(Beginning of EXTRACTED INFORMATION)
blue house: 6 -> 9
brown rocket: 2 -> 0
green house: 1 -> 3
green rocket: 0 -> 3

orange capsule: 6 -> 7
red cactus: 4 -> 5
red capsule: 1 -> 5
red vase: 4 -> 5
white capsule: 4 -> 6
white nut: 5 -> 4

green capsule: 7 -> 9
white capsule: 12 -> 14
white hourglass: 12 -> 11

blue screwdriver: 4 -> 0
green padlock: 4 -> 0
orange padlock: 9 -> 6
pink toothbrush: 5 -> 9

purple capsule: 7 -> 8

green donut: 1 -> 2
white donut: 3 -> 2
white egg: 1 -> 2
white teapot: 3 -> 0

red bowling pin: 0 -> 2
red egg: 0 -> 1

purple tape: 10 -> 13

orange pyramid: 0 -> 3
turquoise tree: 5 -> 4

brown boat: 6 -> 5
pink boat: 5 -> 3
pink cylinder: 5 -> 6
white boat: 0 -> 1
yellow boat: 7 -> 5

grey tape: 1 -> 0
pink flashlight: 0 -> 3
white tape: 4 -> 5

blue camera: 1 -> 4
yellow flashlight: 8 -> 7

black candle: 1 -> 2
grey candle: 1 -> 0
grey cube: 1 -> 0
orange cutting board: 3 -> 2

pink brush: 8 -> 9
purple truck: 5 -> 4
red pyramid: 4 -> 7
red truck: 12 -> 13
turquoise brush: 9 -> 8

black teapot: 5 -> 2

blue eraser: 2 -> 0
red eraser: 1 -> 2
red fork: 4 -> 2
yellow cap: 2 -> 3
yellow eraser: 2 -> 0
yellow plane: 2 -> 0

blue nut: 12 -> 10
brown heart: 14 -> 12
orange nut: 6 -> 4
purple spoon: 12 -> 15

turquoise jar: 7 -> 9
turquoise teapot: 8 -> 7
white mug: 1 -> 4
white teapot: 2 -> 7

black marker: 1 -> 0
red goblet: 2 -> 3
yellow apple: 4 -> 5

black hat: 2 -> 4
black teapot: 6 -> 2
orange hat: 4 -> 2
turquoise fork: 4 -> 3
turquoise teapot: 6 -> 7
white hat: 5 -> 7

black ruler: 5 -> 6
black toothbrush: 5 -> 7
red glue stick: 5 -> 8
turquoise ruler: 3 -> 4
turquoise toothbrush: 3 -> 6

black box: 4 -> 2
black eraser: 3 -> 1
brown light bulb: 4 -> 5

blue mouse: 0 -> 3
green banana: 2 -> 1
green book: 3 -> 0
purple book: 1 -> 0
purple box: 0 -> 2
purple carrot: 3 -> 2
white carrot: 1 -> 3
(End of EXTRACTED INFORMATION)
## [TASK REQUIREMENTS]
Read through the data and copy every line where "turquoise" shows up.

## [ANSWER TO THIS PROBLEM]
turquoise tree: 5 -> 4
turquoise brush: 9 -> 8
turquoise jar: 7 -> 9
turquoise teapot: 8 -> 7
turquoise fork: 4 -> 3
turquoise teapot: 6 -> 7
turquoise ruler: 3 -> 4
turquoise toothbrush: 3 -> 6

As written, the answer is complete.